What is required -
Transcribe the data exactly, stopping after the "none -> tan brick A8:A9 level 2" line.

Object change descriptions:

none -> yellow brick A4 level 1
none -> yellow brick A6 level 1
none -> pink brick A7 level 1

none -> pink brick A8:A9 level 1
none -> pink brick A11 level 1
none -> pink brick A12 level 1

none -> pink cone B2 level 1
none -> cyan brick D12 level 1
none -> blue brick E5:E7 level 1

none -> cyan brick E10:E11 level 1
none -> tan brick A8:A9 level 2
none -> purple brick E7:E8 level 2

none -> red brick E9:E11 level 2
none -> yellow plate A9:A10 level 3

Task response -
none -> yellow brick A4 level 1
none -> yellow brick A6 level 1
none -> pink brick A7 level 1

none -> pink brick A8:A9 level 1
none -> pink brick A11 level 1
none -> pink brick A12 level 1

none -> pink cone B2 level 1
none -> cyan brick D12 level 1
none -> blue brick E5:E7 level 1

none -> cyan brick E10:E11 level 1
none -> tan brick A8:A9 level 2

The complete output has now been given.